[Start of section]

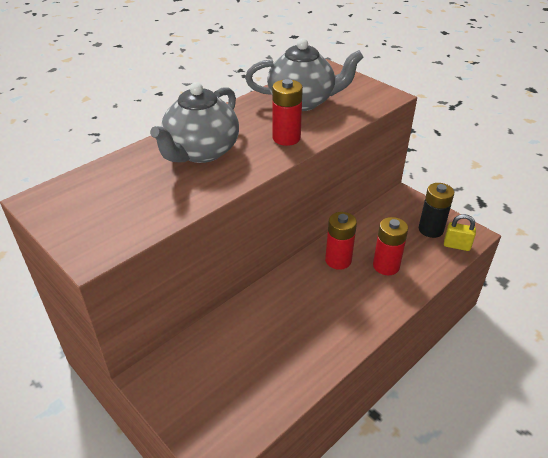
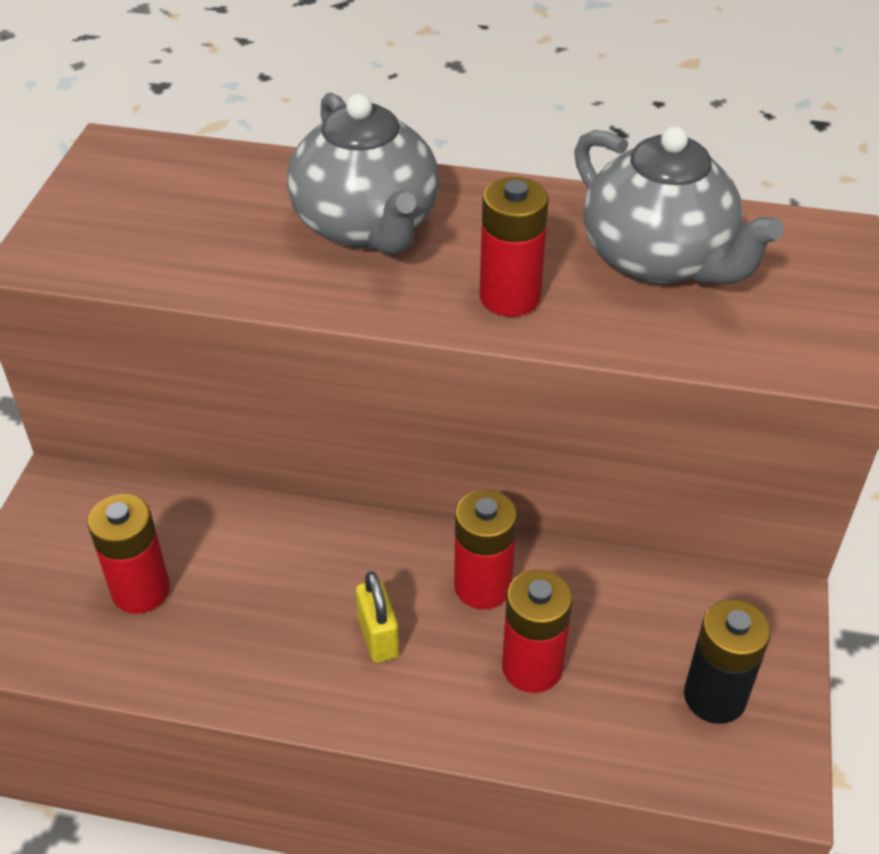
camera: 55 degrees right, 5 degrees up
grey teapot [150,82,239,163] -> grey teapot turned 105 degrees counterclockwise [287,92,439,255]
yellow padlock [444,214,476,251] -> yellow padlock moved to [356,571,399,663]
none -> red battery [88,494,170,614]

[End of section]
[Start of section]

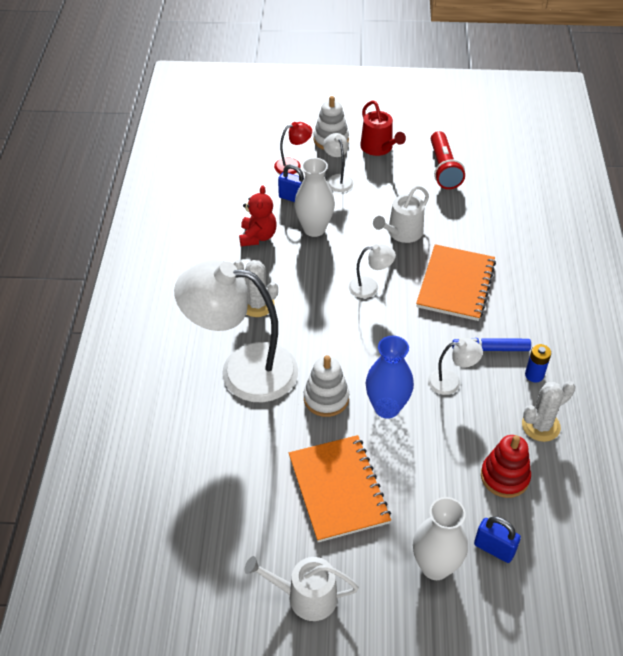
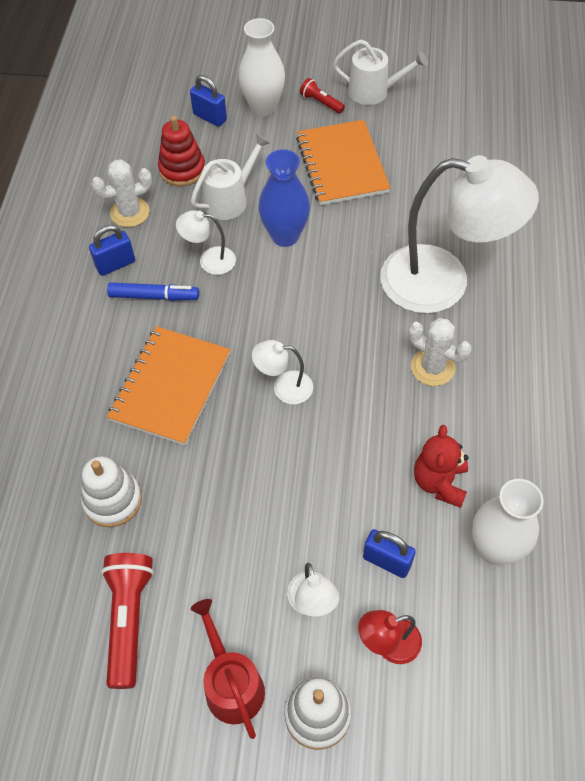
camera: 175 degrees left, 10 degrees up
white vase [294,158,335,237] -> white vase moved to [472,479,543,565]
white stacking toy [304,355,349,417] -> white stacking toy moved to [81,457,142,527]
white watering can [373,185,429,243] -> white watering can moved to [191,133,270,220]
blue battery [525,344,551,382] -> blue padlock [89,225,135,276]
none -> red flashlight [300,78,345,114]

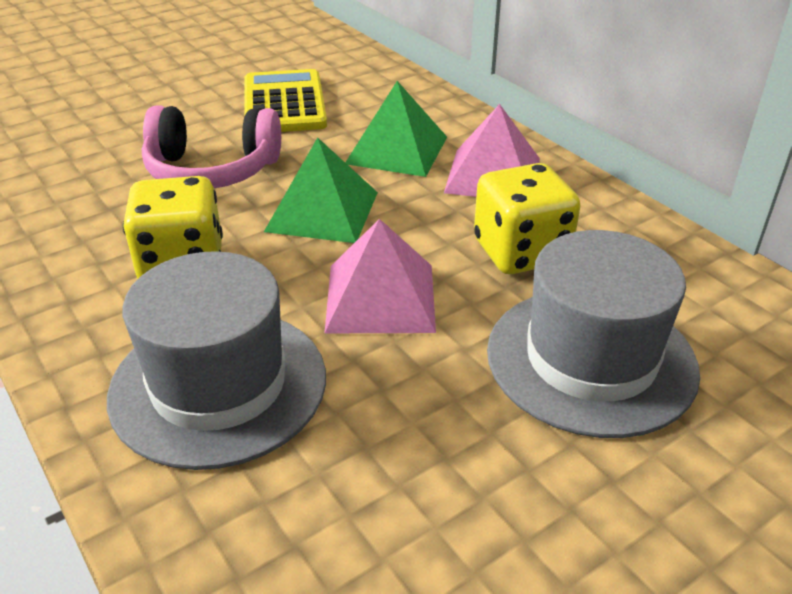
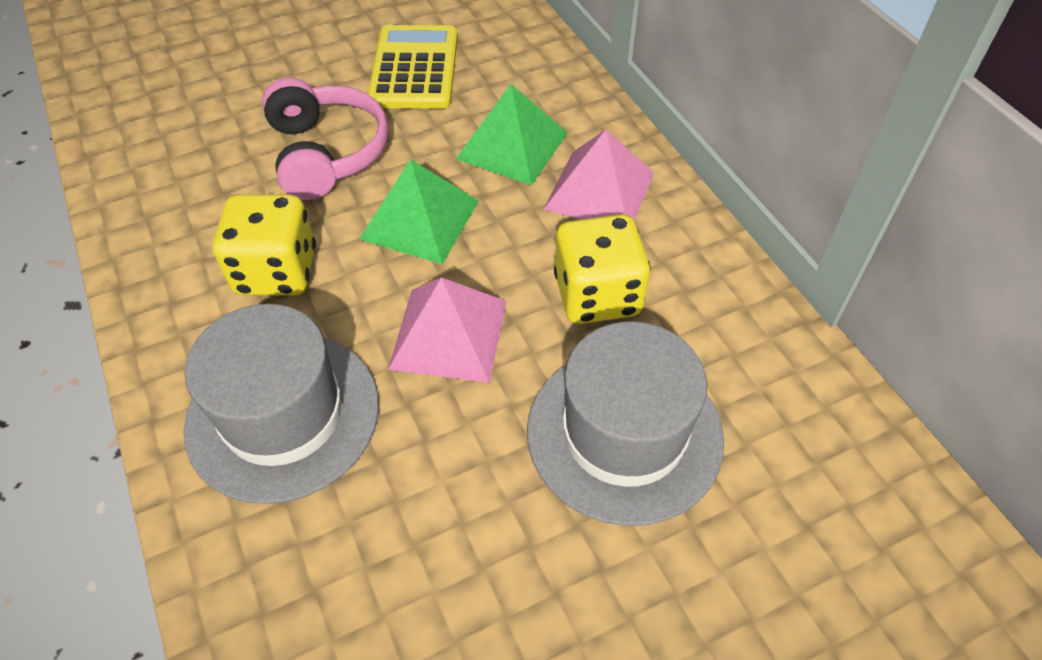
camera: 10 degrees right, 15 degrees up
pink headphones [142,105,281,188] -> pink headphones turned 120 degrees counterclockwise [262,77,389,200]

[End of section]

__TASK PROMPT__
Taking the material above, extract exactly and only the lines from the line with "grey teapot [150,82,239,163]" to the line with "none -> red battery [88,494,170,614]", inclusive of both.

__FINISHED EXERCISE__
grey teapot [150,82,239,163] -> grey teapot turned 105 degrees counterclockwise [287,92,439,255]
yellow padlock [444,214,476,251] -> yellow padlock moved to [356,571,399,663]
none -> red battery [88,494,170,614]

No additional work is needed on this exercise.